*The task*: Every record below should be repeated word for word, with the pictures left out.
---------- Records to use
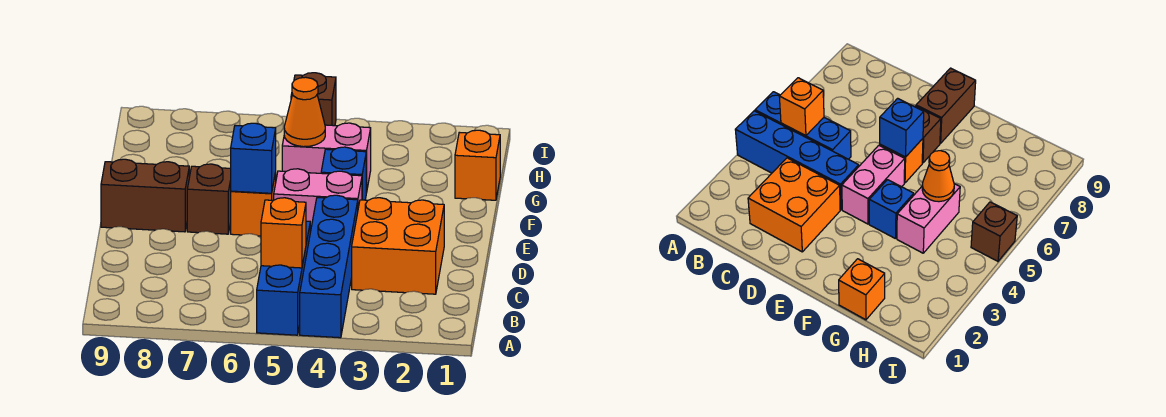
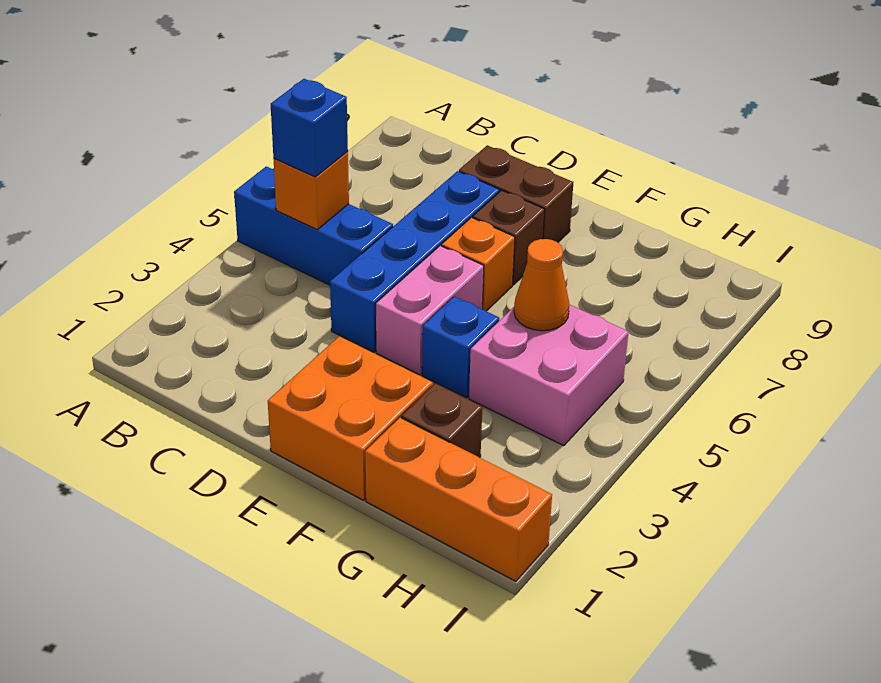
blue brick A4:D4 level 1 -> blue brick D4:D7 level 1
orange brick C2:D3 level 1 -> orange brick E1:F2 level 1
blue brick E6 level 2 -> blue brick B5 level 3
brown brick E8:E9 level 1 -> brown brick D8:E8 level 1
orange brick G1 level 1 -> orange brick G1:I1 level 1
pink brick G4:G5 level 1 -> pink brick G4:H5 level 1
brown brick I5 level 1 -> brown brick G2 level 1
--------------------
*Answer to the problem*:
blue brick A4:D4 level 1 -> blue brick D4:D7 level 1
orange brick C2:D3 level 1 -> orange brick E1:F2 level 1
blue brick E6 level 2 -> blue brick B5 level 3
brown brick E8:E9 level 1 -> brown brick D8:E8 level 1
orange brick G1 level 1 -> orange brick G1:I1 level 1
pink brick G4:G5 level 1 -> pink brick G4:H5 level 1
brown brick I5 level 1 -> brown brick G2 level 1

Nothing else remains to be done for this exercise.